— What the task requires —
Look through the data below and, wherever a line carries the word "VREF", please copy that line.

____________________

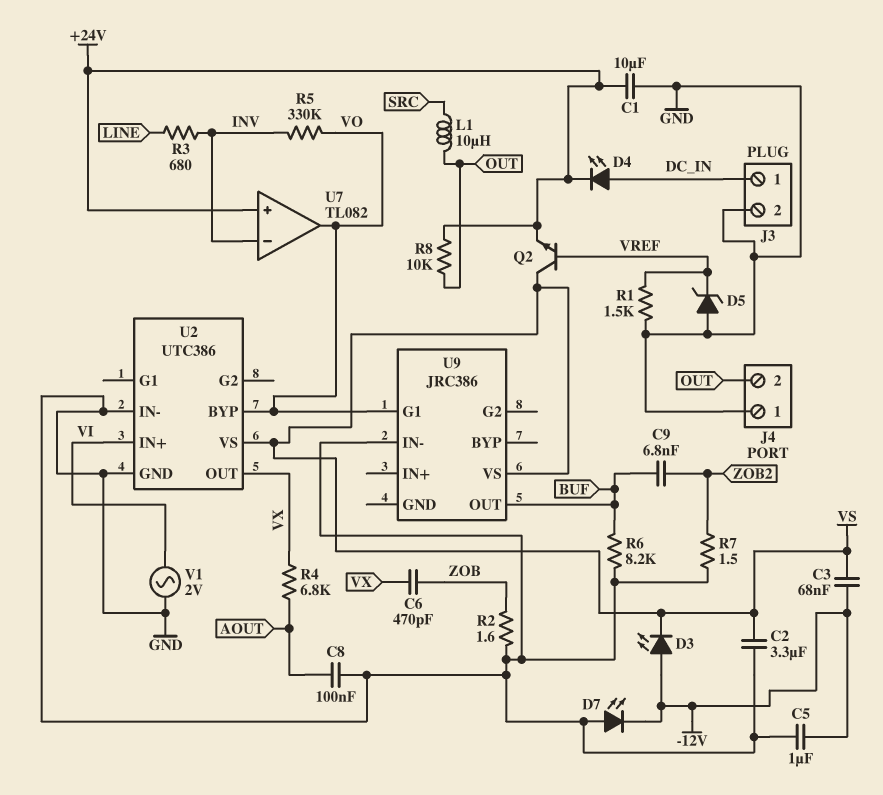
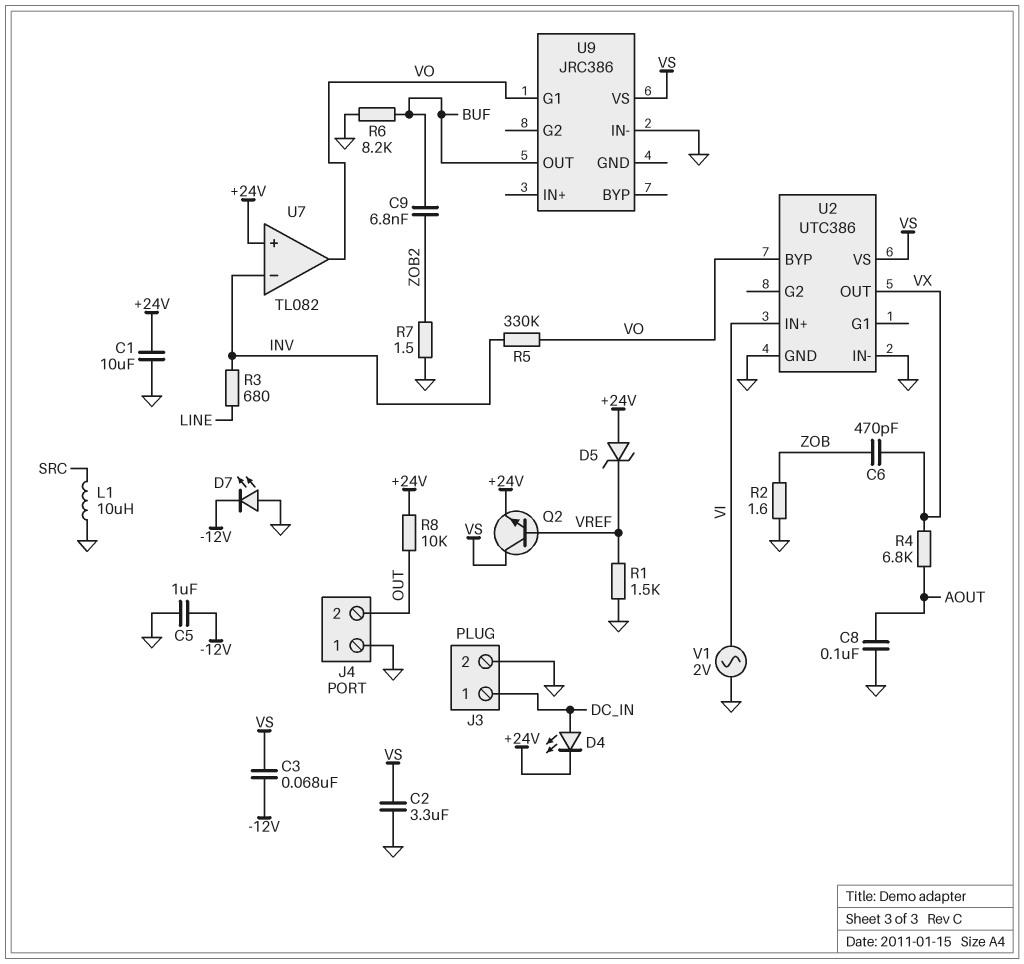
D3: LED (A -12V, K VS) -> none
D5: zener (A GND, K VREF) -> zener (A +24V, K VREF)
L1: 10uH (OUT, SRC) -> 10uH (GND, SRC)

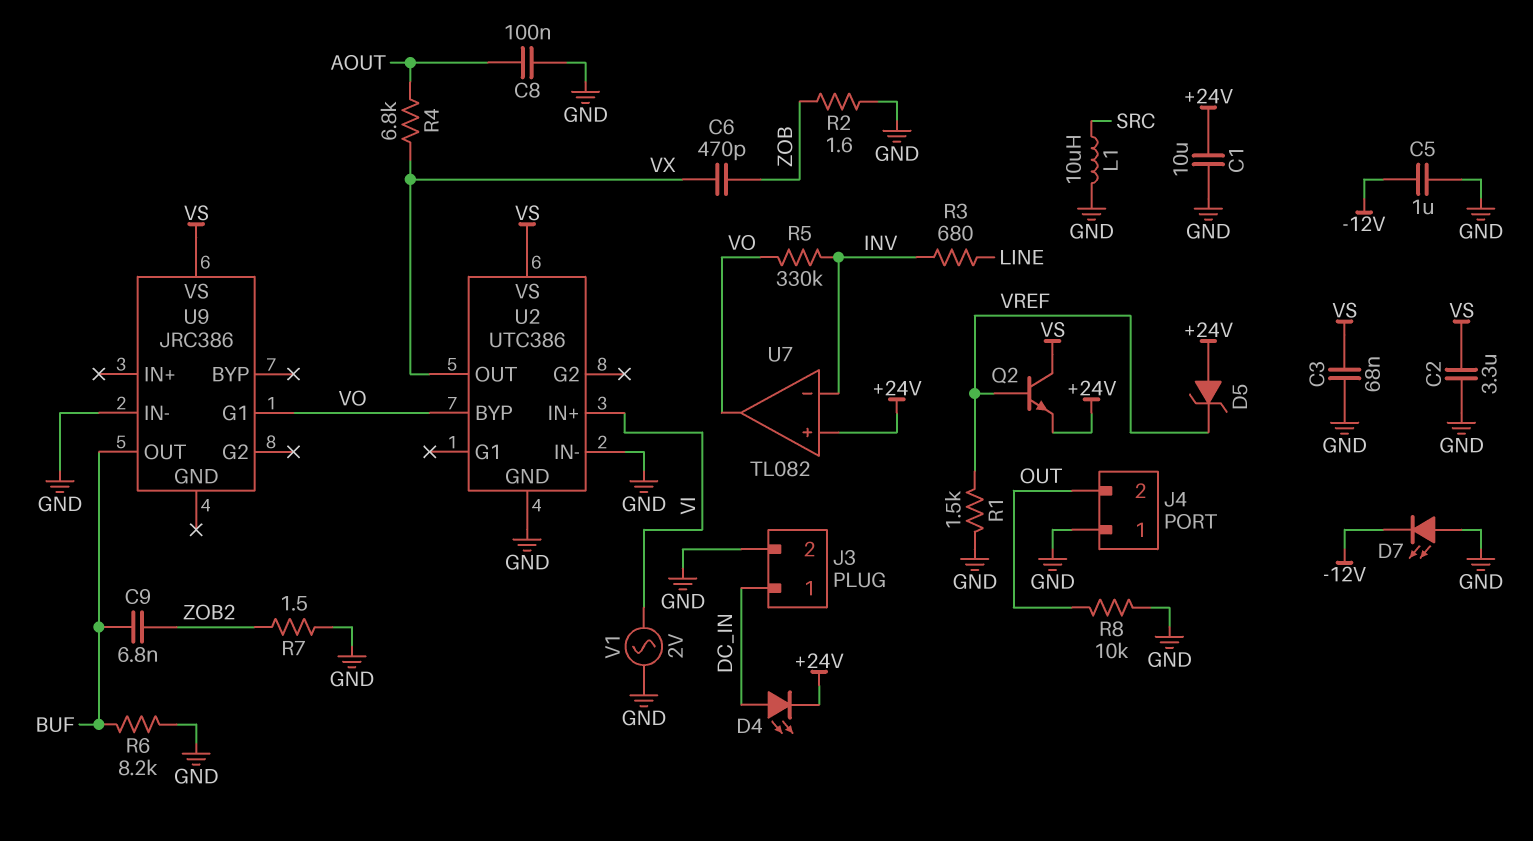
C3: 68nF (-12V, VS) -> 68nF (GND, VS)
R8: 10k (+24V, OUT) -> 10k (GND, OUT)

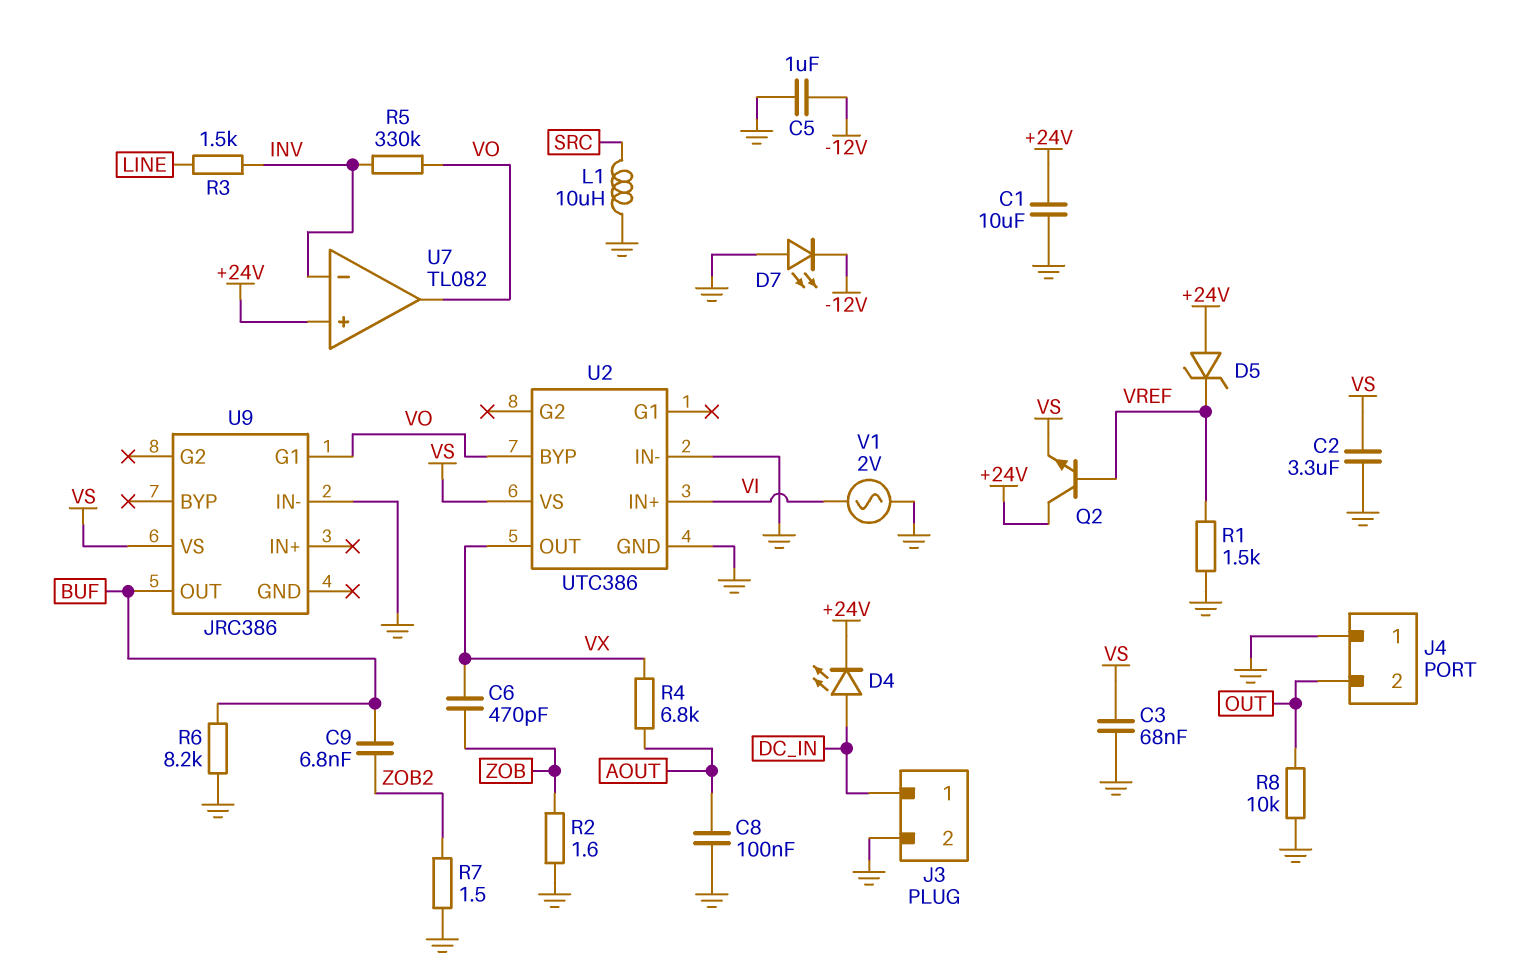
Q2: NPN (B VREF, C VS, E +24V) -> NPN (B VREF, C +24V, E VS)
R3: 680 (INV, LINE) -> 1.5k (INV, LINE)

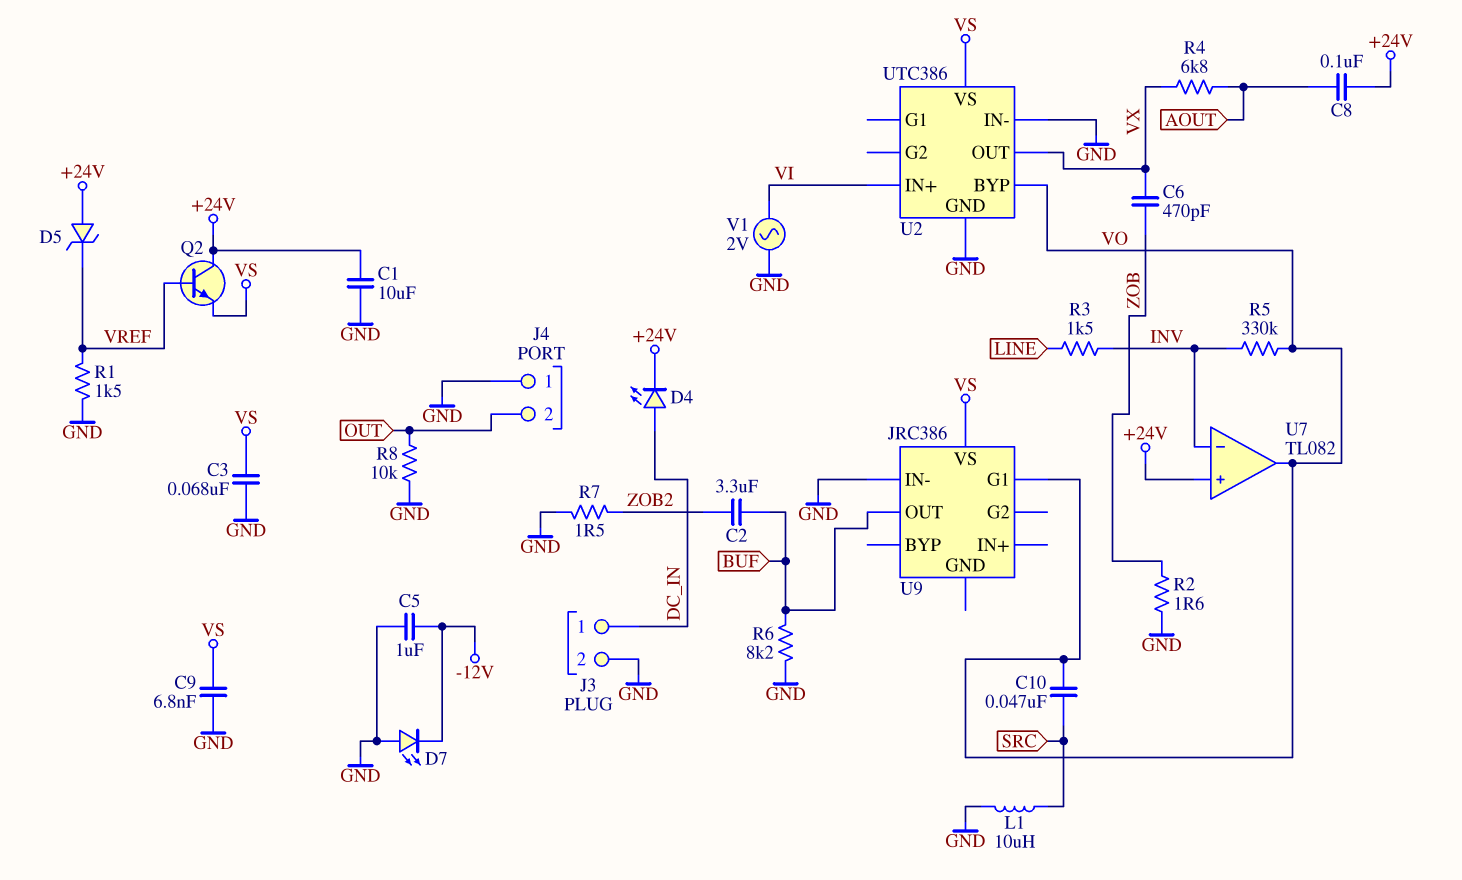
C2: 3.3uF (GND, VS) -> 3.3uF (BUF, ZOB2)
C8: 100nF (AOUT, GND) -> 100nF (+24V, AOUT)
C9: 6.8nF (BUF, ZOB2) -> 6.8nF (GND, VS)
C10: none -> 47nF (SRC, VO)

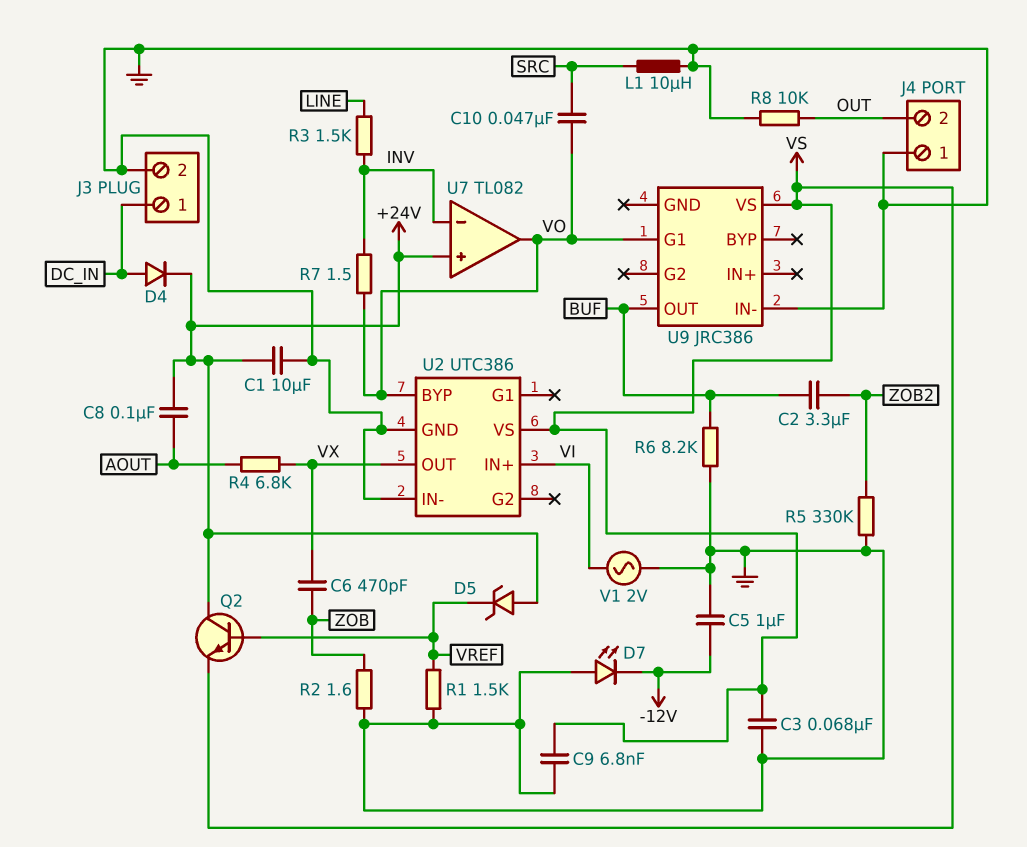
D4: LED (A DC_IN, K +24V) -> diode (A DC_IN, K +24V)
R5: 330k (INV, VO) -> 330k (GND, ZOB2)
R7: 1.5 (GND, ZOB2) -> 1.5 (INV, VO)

____________________

— Result of this exercise —
D5: zener (A GND, K VREF) -> zener (A +24V, K VREF)
Q2: NPN (B VREF, C VS, E +24V) -> NPN (B VREF, C +24V, E VS)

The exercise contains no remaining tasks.